== SUPPLIED DATA ==

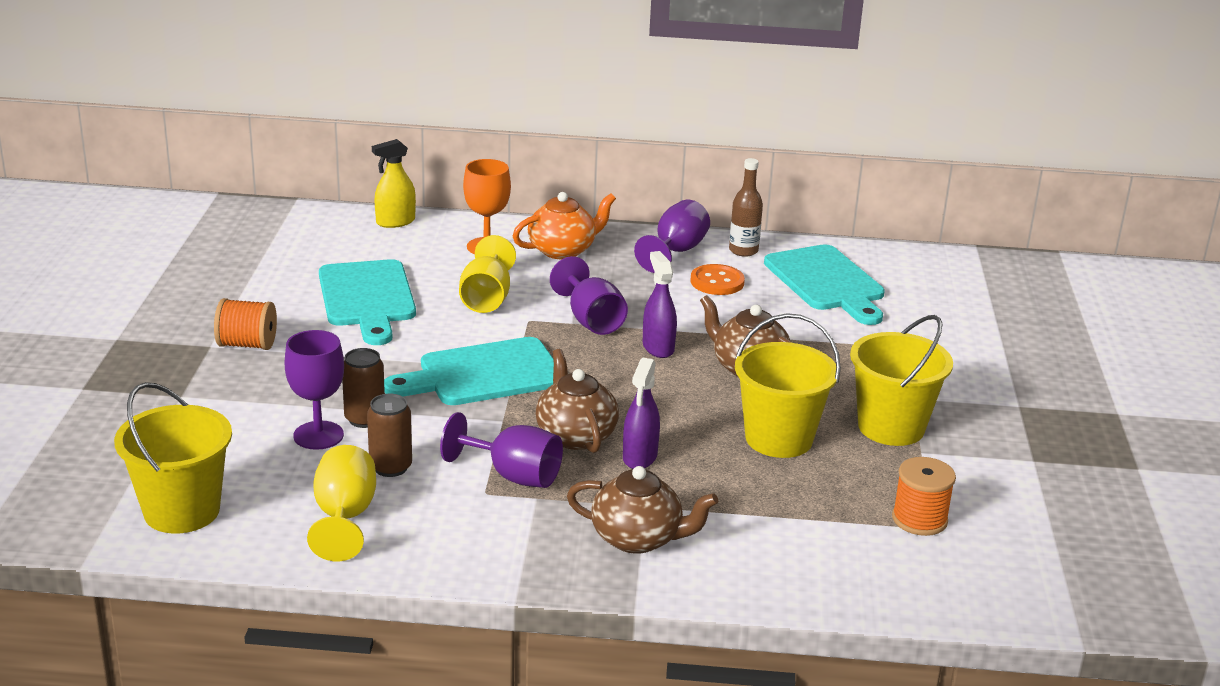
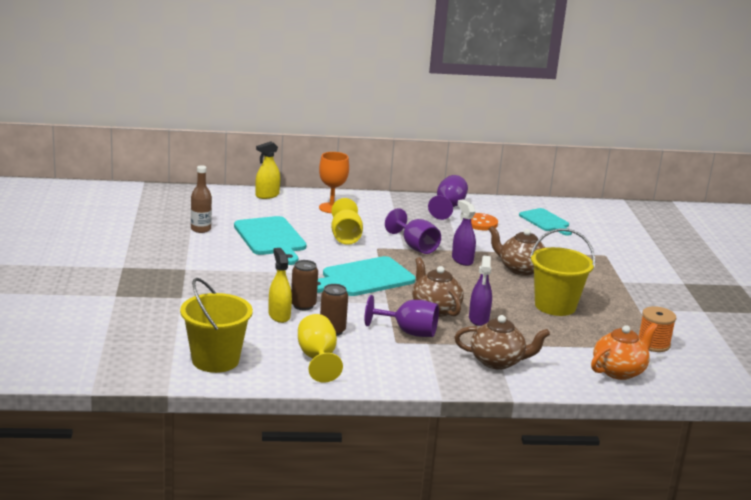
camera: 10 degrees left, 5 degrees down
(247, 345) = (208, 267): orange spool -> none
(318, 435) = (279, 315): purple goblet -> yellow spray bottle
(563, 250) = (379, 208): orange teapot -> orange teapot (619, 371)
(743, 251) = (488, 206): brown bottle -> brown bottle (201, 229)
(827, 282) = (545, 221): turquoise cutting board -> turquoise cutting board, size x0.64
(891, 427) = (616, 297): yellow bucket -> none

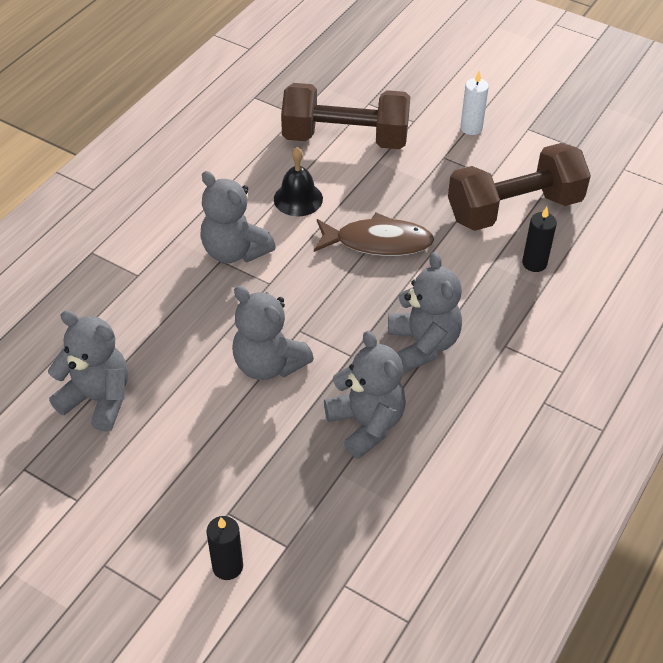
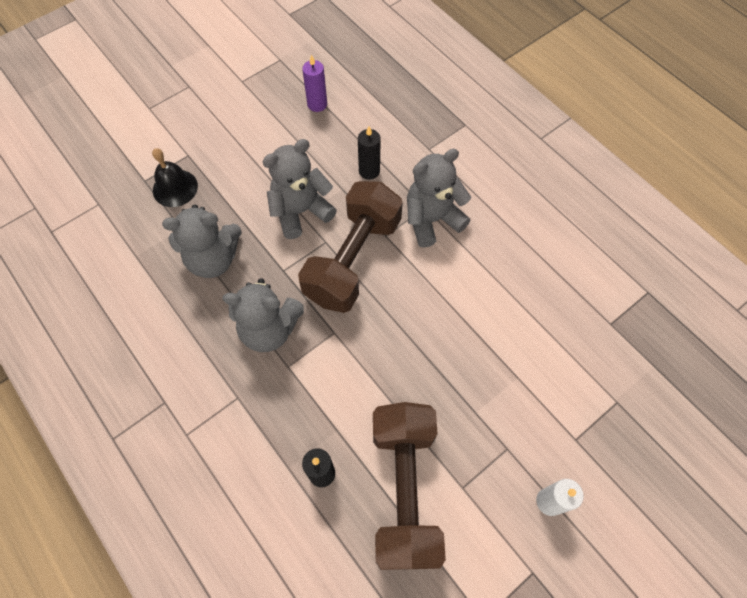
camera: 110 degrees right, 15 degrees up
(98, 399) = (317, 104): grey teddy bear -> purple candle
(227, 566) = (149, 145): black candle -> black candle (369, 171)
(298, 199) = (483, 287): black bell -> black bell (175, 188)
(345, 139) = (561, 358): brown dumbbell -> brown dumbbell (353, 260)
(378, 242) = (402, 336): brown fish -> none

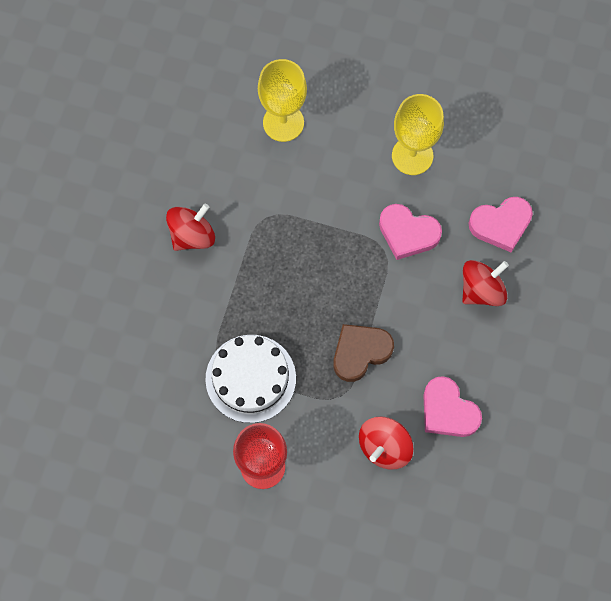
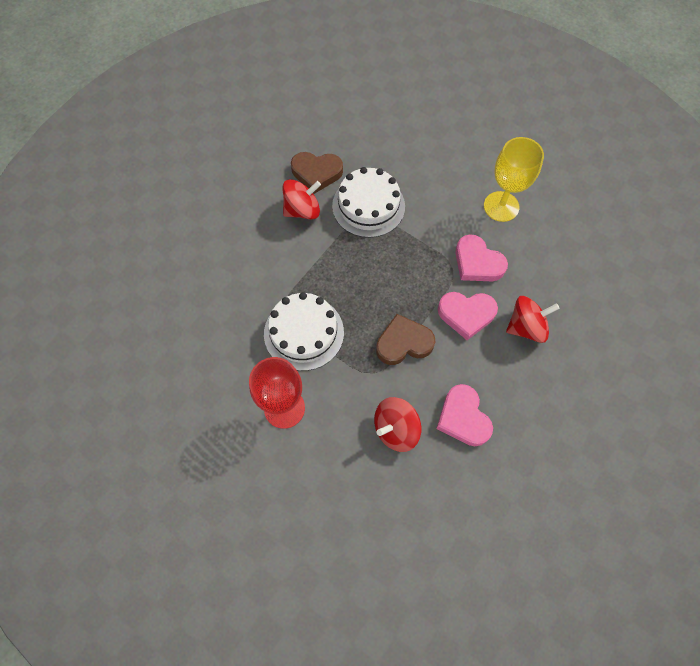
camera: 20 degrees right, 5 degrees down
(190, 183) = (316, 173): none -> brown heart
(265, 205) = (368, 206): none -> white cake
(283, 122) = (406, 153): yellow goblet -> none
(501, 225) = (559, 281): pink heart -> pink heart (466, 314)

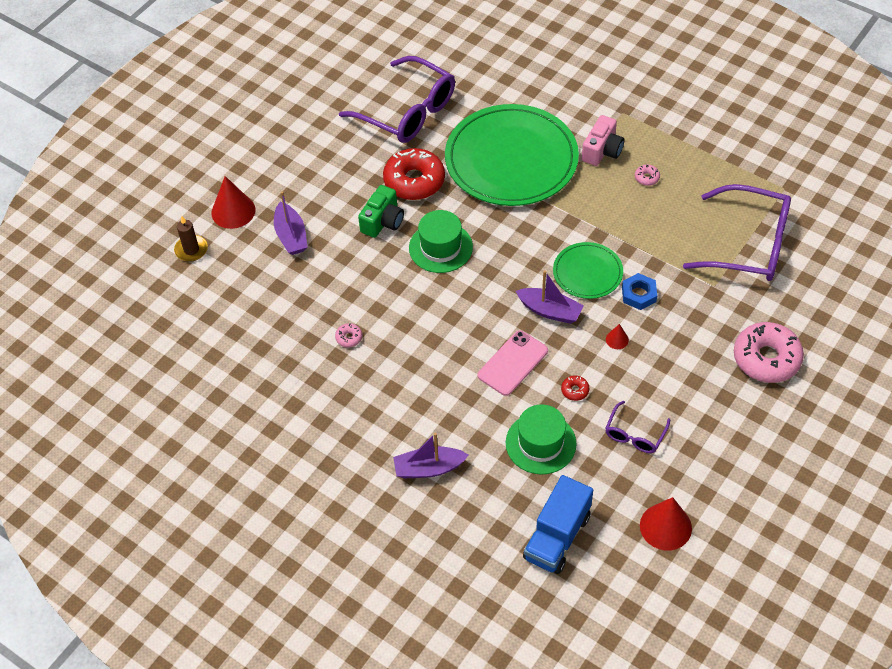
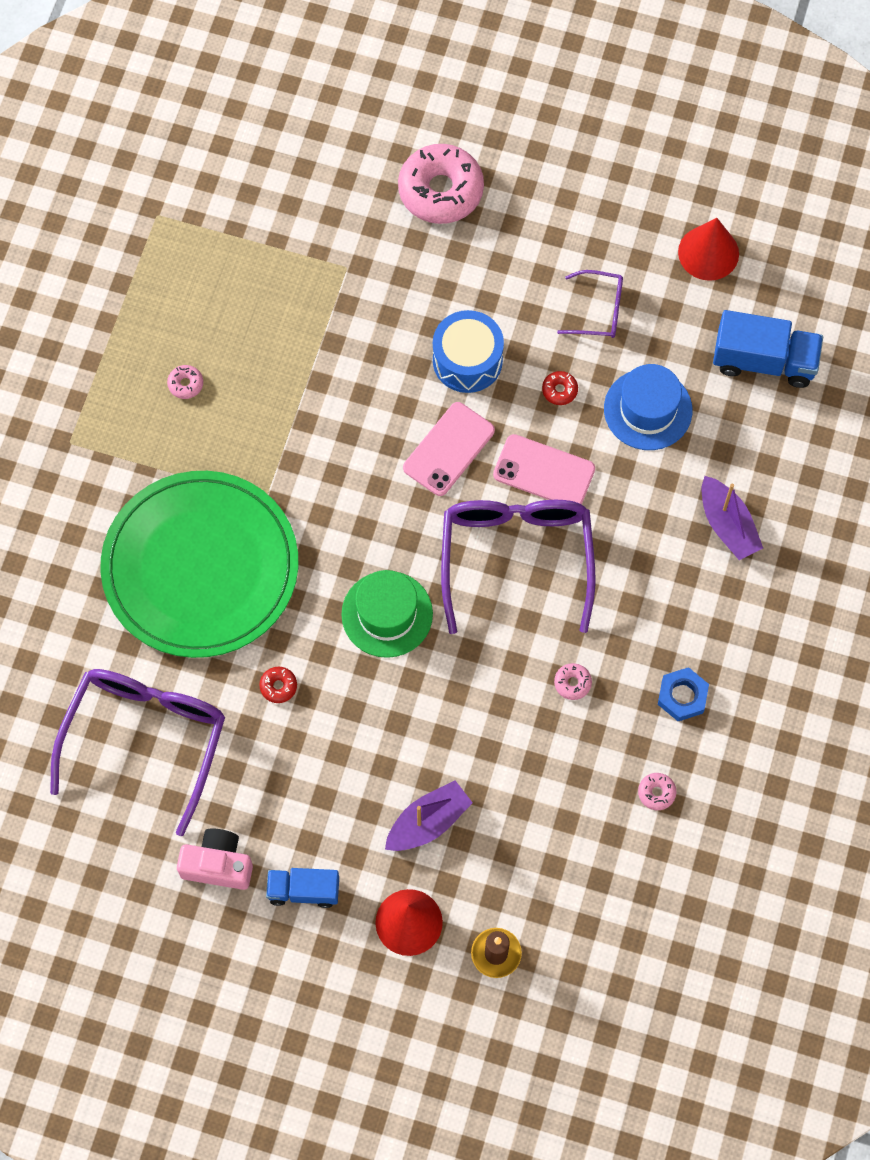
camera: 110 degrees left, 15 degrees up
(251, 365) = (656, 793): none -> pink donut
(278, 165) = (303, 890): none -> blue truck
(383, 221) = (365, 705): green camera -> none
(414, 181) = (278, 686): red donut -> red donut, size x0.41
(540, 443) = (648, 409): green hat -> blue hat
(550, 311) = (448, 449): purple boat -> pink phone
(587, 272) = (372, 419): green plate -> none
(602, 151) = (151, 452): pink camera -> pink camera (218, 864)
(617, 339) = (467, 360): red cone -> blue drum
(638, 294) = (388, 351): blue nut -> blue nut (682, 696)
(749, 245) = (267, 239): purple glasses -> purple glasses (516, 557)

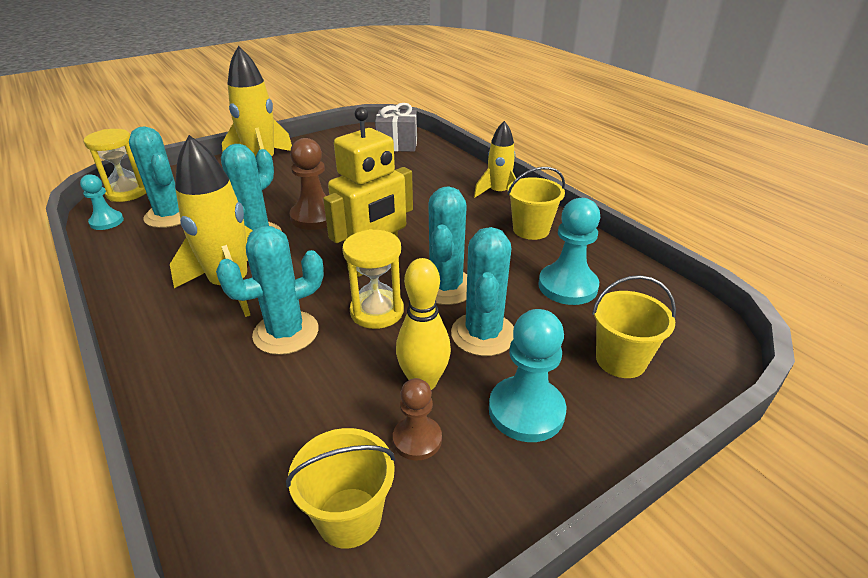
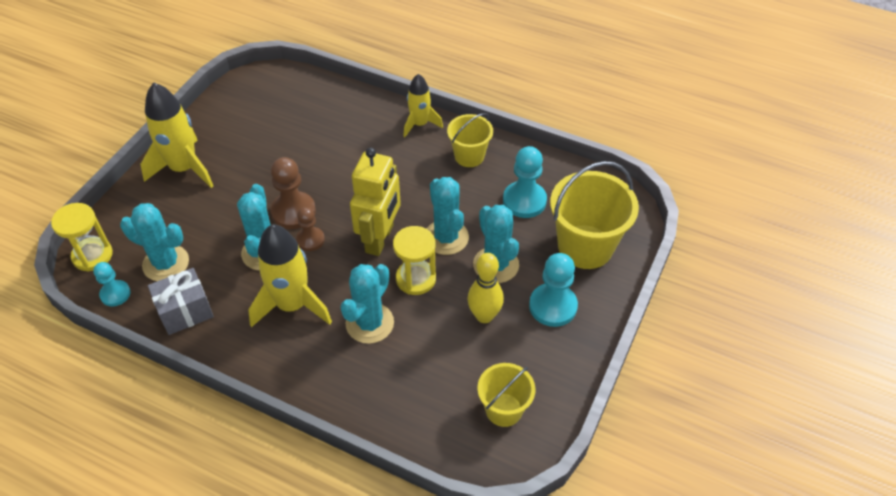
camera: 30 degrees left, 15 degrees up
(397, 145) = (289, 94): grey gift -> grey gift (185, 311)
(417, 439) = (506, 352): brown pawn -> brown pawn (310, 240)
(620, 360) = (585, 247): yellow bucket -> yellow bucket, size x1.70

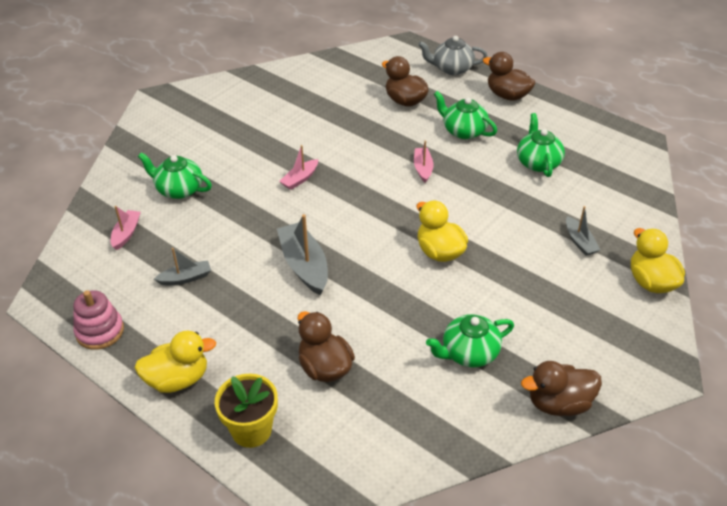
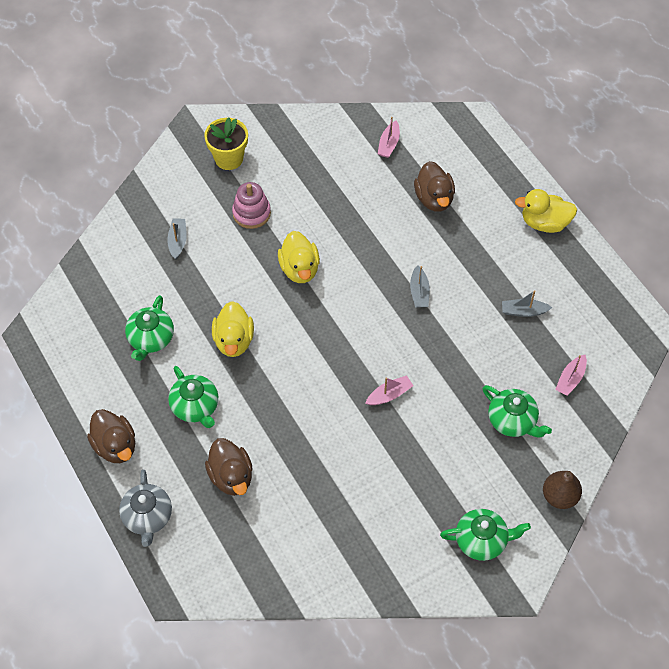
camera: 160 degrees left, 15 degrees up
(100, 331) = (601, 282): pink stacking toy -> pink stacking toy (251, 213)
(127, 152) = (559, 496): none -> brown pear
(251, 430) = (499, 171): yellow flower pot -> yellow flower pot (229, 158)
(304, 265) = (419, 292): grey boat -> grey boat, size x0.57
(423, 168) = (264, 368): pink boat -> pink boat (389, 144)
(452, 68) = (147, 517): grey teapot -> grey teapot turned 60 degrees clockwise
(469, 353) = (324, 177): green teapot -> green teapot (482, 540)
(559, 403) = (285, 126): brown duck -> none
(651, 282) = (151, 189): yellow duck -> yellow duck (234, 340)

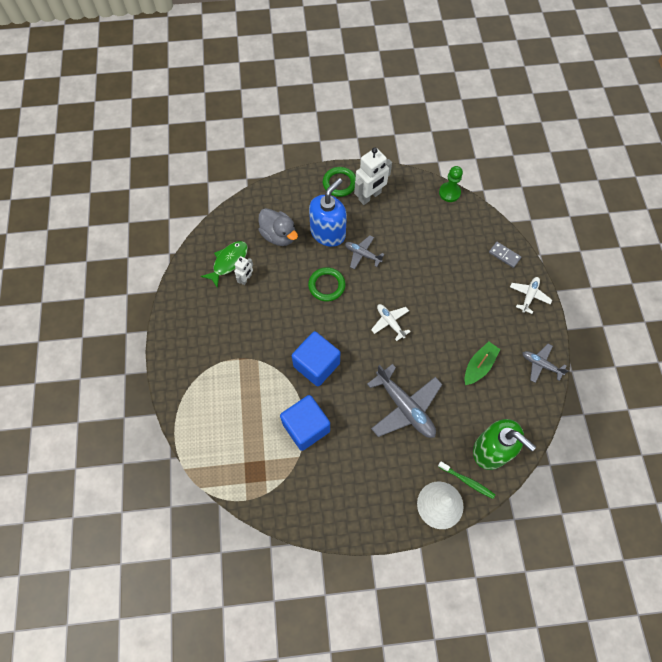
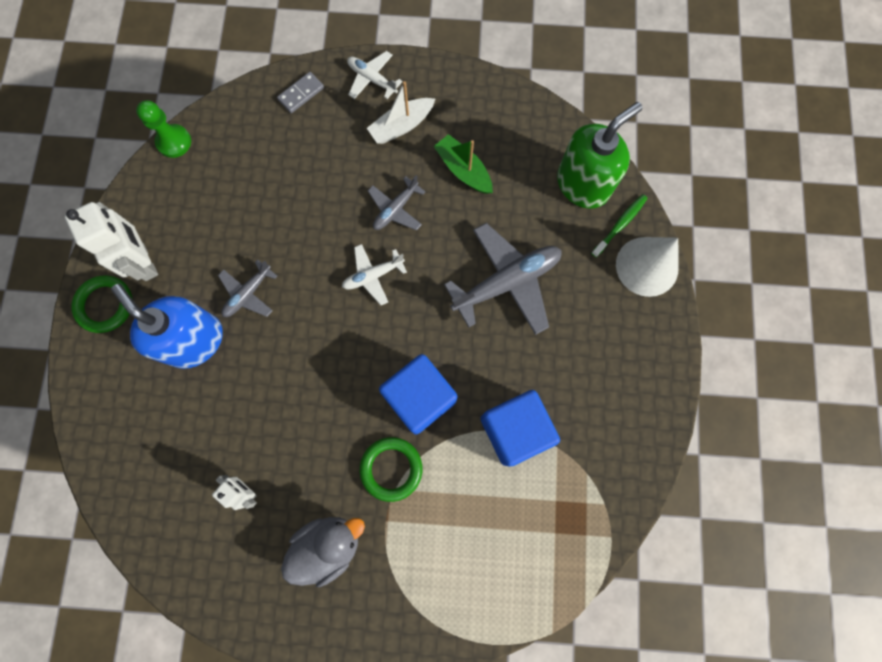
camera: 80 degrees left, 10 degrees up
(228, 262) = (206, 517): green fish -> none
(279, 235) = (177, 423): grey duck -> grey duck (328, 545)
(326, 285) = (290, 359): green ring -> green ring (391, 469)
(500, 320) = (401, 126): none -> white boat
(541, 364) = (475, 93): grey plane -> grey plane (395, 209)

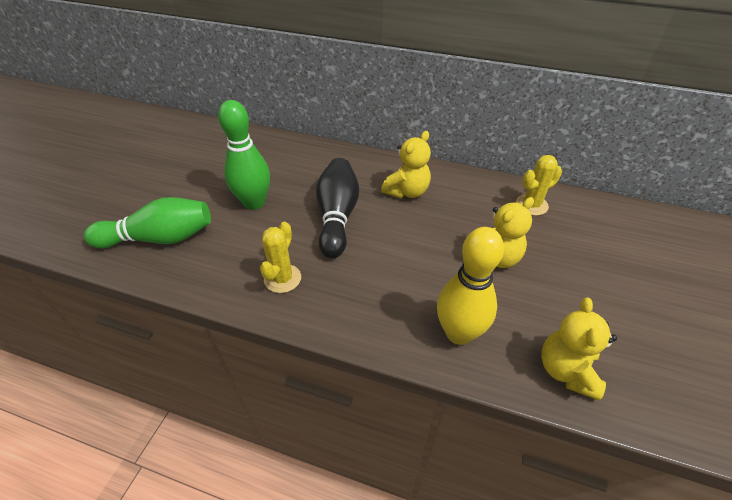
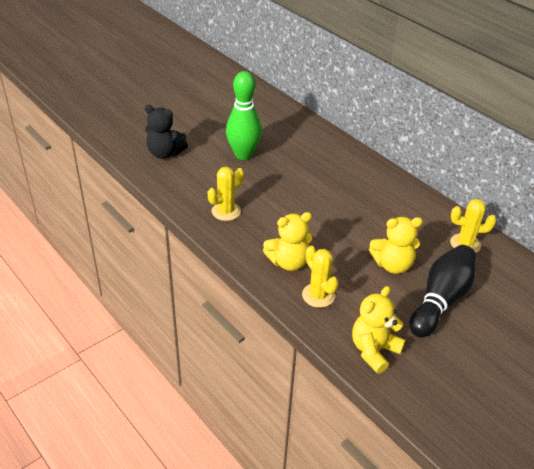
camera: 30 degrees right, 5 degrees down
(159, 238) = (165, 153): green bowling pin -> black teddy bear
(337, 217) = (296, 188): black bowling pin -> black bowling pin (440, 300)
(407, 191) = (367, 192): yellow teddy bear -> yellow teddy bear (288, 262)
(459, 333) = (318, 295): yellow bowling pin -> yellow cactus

===

→ TASK STATEMENT:
Quote the data above in full and without alteration; skip the pictures.

→ THE COMPLETED TASK:
camera: 10 degrees left, 5 degrees down
(247, 345) = (208, 267): orange spool -> none
(318, 435) = (279, 315): purple goblet -> yellow spray bottle
(563, 250) = (379, 208): orange teapot -> orange teapot (619, 371)
(743, 251) = (488, 206): brown bottle -> brown bottle (201, 229)
(827, 282) = (545, 221): turquoise cutting board -> turquoise cutting board, size x0.64
(891, 427) = (616, 297): yellow bucket -> none

camera: 110 degrees right, 15 degrees up
(98, 399) = (317, 104): grey teddy bear -> purple candle
(227, 566) = (149, 145): black candle -> black candle (369, 171)
(298, 199) = (483, 287): black bell -> black bell (175, 188)
(345, 139) = (561, 358): brown dumbbell -> brown dumbbell (353, 260)
(378, 242) = (402, 336): brown fish -> none

camera: 20 degrees right, 5 degrees down
(190, 183) = (316, 173): none -> brown heart
(265, 205) = (368, 206): none -> white cake
(283, 122) = (406, 153): yellow goblet -> none
(501, 225) = (559, 281): pink heart -> pink heart (466, 314)

camera: 110 degrees left, 15 degrees up
(251, 365) = (656, 793): none -> pink donut
(278, 165) = (303, 890): none -> blue truck
(383, 221) = (365, 705): green camera -> none
(414, 181) = (278, 686): red donut -> red donut, size x0.41
(540, 443) = (648, 409): green hat -> blue hat
(550, 311) = (448, 449): purple boat -> pink phone
(587, 272) = (372, 419): green plate -> none
(602, 151) = (151, 452): pink camera -> pink camera (218, 864)
(617, 339) = (467, 360): red cone -> blue drum
(638, 294) = (388, 351): blue nut -> blue nut (682, 696)
(749, 245) = (267, 239): purple glasses -> purple glasses (516, 557)

camera: 30 degrees left, 15 degrees up
(397, 145) = (289, 94): grey gift -> grey gift (185, 311)
(417, 439) = (506, 352): brown pawn -> brown pawn (310, 240)
(620, 360) = (585, 247): yellow bucket -> yellow bucket, size x1.70

camera: 160 degrees left, 15 degrees up
(100, 331) = (601, 282): pink stacking toy -> pink stacking toy (251, 213)
(127, 152) = (559, 496): none -> brown pear
(251, 430) = (499, 171): yellow flower pot -> yellow flower pot (229, 158)
(304, 265) = (419, 292): grey boat -> grey boat, size x0.57
(423, 168) = (264, 368): pink boat -> pink boat (389, 144)
(452, 68) = (147, 517): grey teapot -> grey teapot turned 60 degrees clockwise
(469, 353) = (324, 177): green teapot -> green teapot (482, 540)
(559, 403) = (285, 126): brown duck -> none
(651, 282) = (151, 189): yellow duck -> yellow duck (234, 340)

camera: 80 degrees left, 10 degrees up
(228, 262) = (206, 517): green fish -> none
(279, 235) = (177, 423): grey duck -> grey duck (328, 545)
(326, 285) = (290, 359): green ring -> green ring (391, 469)
(500, 320) = (401, 126): none -> white boat
(541, 364) = (475, 93): grey plane -> grey plane (395, 209)

camera: 30 degrees right, 5 degrees down
(159, 238) = (165, 153): green bowling pin -> black teddy bear
(337, 217) = (296, 188): black bowling pin -> black bowling pin (440, 300)
(407, 191) = (367, 192): yellow teddy bear -> yellow teddy bear (288, 262)
(459, 333) = (318, 295): yellow bowling pin -> yellow cactus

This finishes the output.